• Task item: Below are the entries. Print only the lines starting at the one with "brown teddy bear [414,435,478,519]" and ending at the one with "brown button [195,301,256,332]", exactly, with no pictures.

• Materials provided:
_ _ _ _ _ _ _

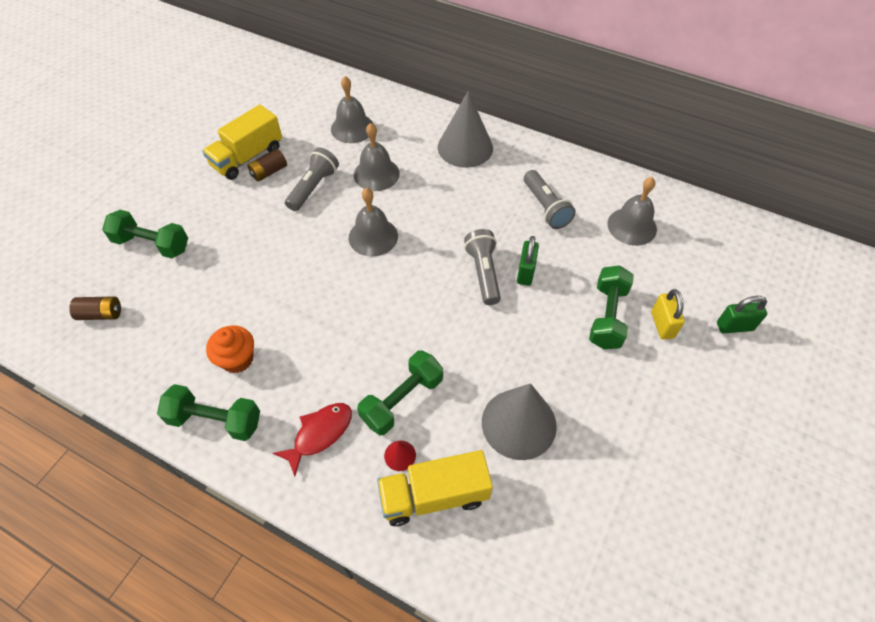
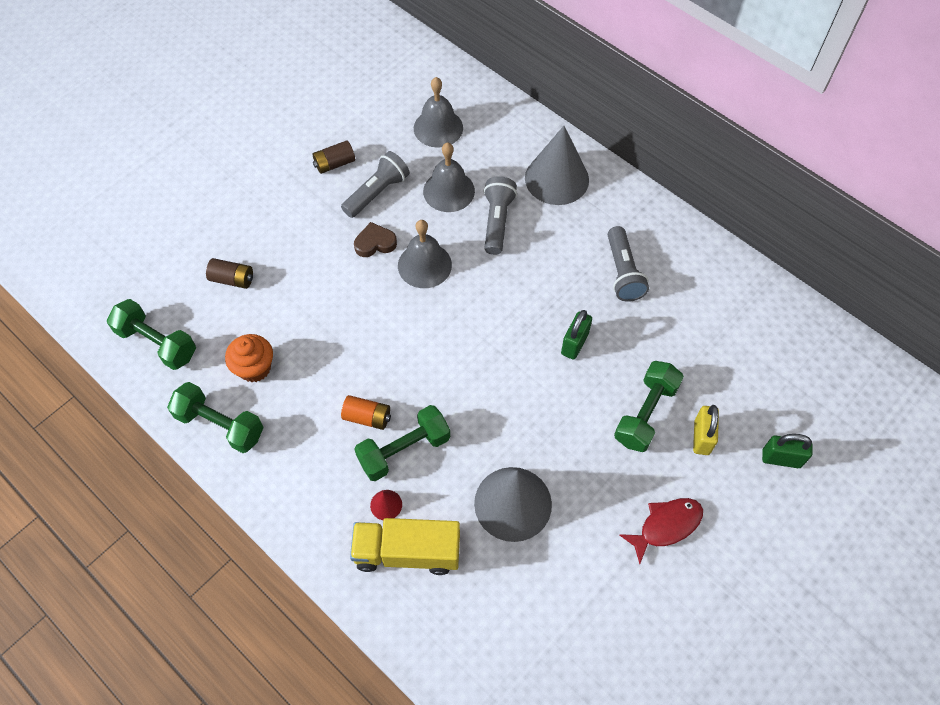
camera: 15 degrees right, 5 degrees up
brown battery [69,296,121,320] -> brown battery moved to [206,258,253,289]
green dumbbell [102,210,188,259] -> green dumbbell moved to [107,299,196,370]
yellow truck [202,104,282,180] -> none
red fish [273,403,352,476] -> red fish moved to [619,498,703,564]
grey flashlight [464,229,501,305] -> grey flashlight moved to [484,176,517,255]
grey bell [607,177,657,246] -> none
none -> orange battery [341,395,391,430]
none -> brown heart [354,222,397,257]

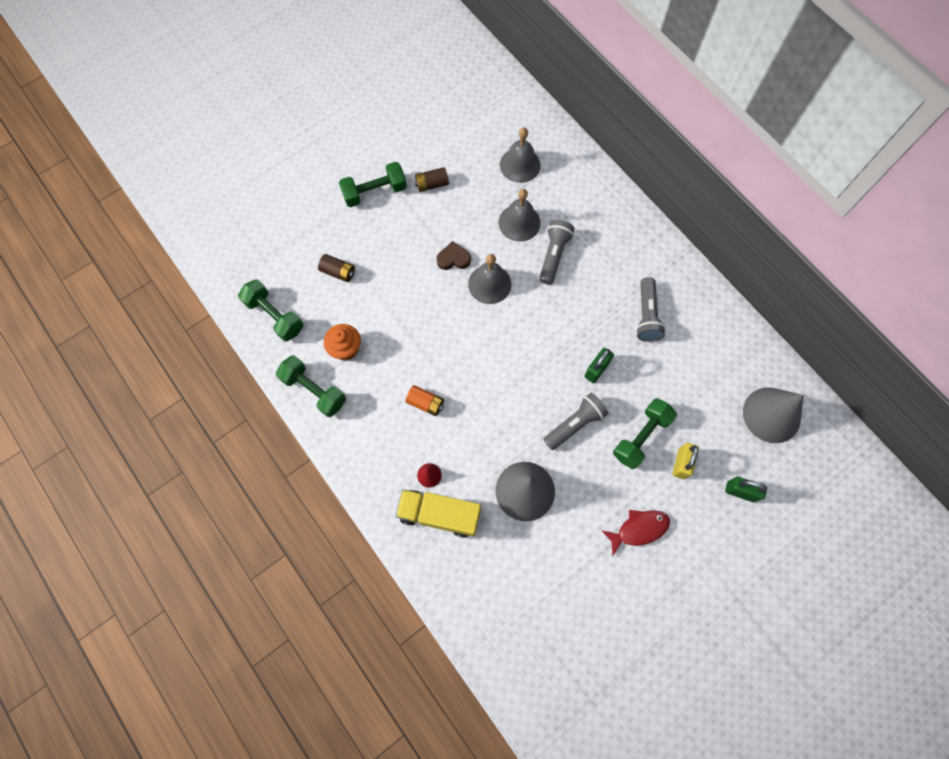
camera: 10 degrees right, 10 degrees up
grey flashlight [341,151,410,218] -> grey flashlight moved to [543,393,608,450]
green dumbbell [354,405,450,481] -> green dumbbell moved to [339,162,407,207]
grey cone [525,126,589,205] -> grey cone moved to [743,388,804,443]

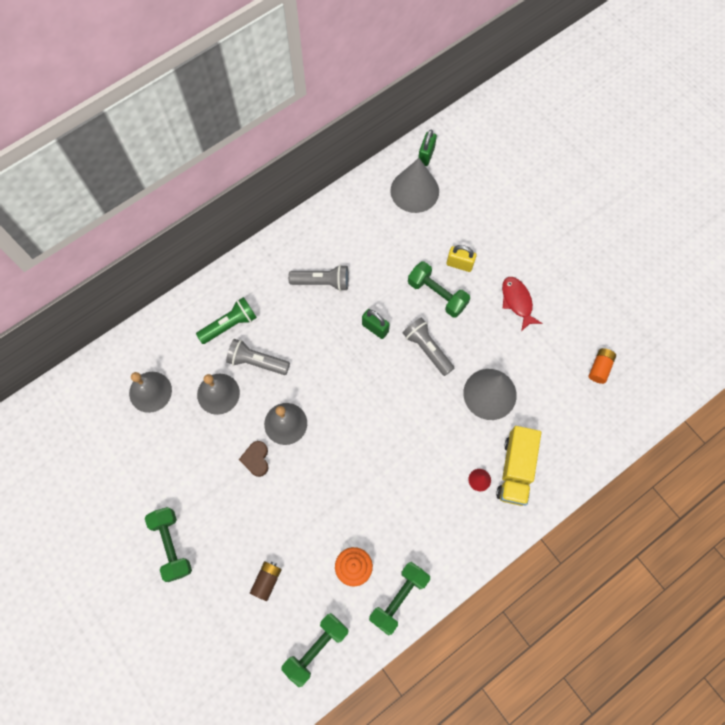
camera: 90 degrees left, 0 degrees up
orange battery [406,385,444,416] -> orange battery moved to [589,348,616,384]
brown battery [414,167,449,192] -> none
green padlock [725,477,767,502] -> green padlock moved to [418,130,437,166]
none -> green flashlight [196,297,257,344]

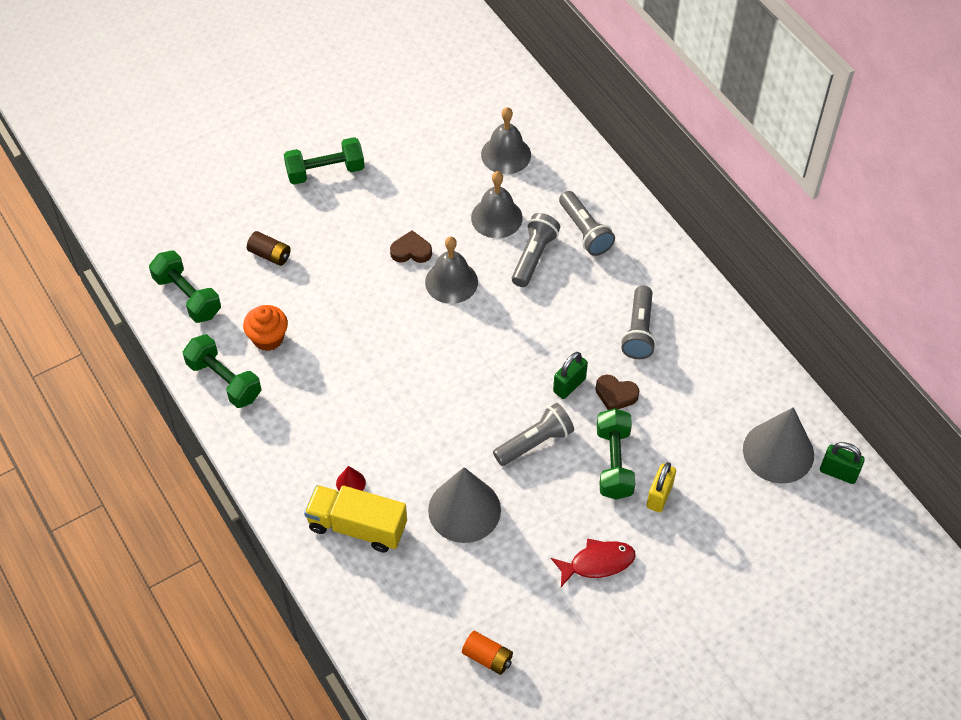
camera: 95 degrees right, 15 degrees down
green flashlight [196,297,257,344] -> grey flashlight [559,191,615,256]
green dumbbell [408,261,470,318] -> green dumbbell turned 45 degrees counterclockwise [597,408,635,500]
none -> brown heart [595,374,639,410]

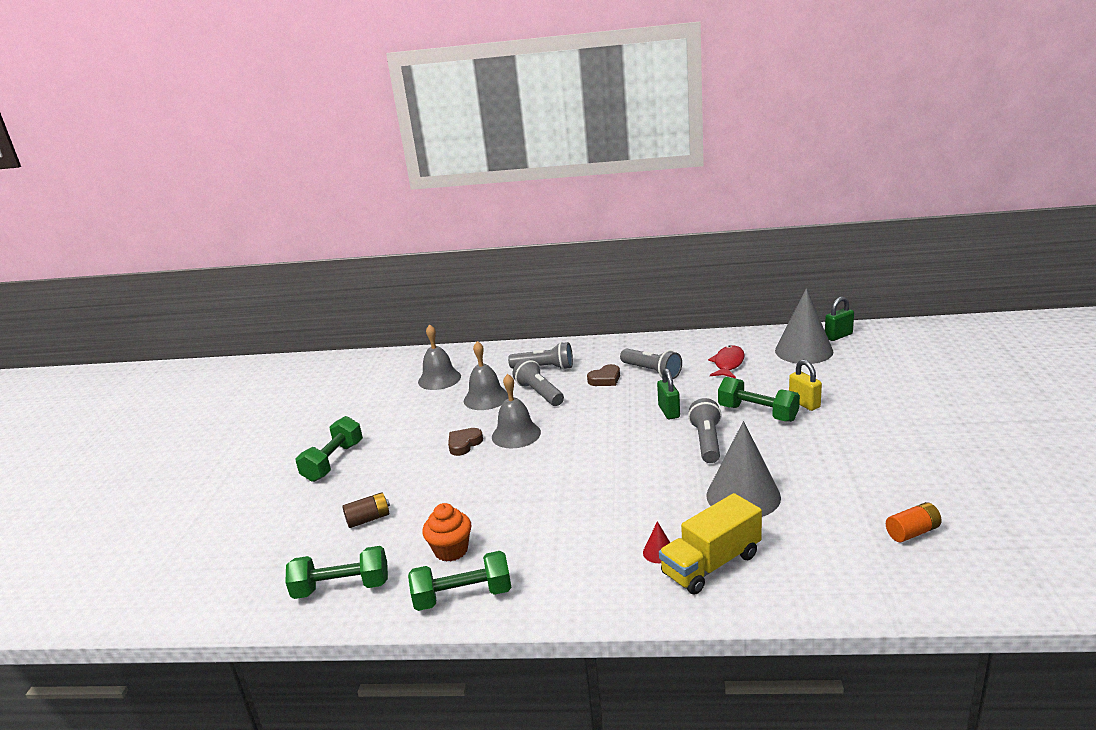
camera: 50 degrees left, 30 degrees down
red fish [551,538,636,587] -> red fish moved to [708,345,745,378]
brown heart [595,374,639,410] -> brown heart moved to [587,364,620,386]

_ _ _ _ _ _ _

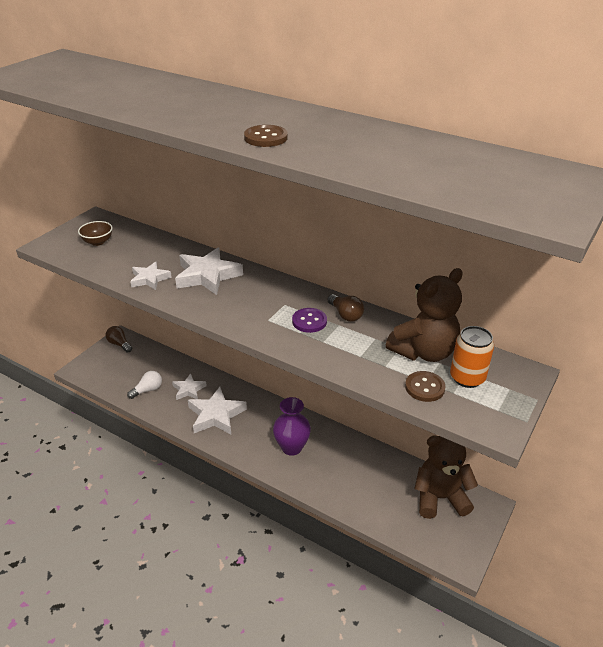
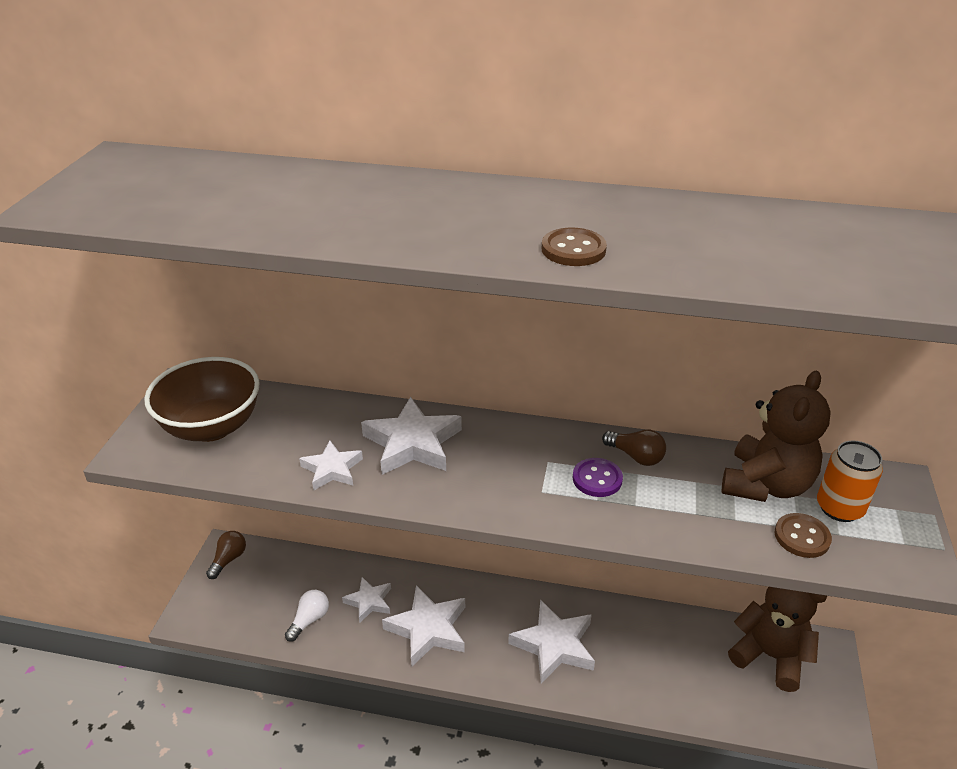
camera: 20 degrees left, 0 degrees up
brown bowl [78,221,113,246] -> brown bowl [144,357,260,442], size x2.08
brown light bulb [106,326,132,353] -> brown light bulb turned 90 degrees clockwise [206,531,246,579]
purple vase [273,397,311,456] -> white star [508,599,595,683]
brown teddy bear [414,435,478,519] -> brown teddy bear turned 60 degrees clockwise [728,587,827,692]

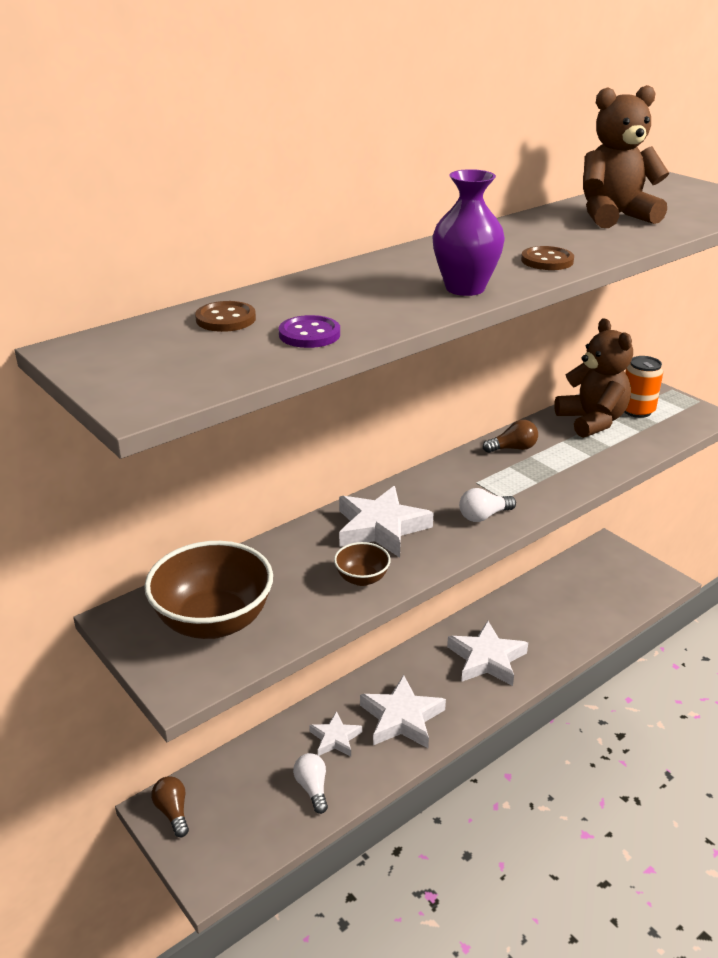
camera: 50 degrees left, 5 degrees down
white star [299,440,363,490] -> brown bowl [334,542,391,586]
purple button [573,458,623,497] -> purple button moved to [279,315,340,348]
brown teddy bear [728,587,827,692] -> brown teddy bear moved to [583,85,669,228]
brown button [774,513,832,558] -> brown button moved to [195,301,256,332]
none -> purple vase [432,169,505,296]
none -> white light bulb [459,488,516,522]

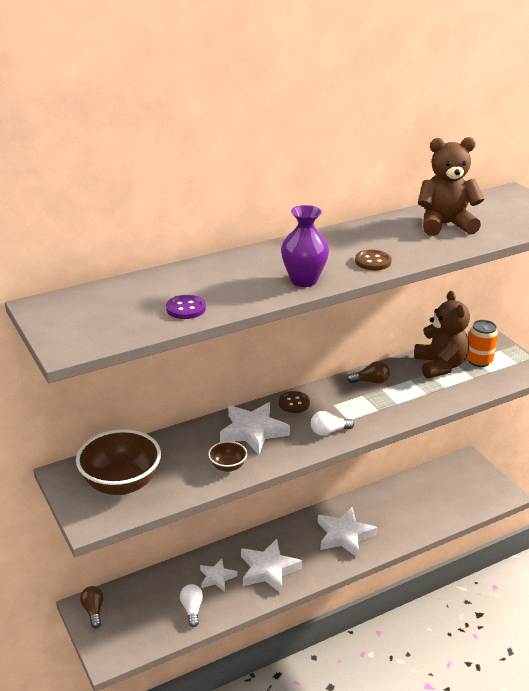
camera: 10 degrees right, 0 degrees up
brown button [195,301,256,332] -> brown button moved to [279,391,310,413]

_ _ _ _ _ _ _

• Solution below:
brown teddy bear [414,435,478,519] -> brown teddy bear turned 60 degrees clockwise [728,587,827,692]

camera: 50 degrees left, 5 degrees down
white star [299,440,363,490] -> brown bowl [334,542,391,586]
purple button [573,458,623,497] -> purple button moved to [279,315,340,348]
brown teddy bear [728,587,827,692] -> brown teddy bear moved to [583,85,669,228]
brown button [774,513,832,558] -> brown button moved to [195,301,256,332]
none -> purple vase [432,169,505,296]
none -> white light bulb [459,488,516,522]

camera: 10 degrees right, 0 degrees up
brown button [195,301,256,332] -> brown button moved to [279,391,310,413]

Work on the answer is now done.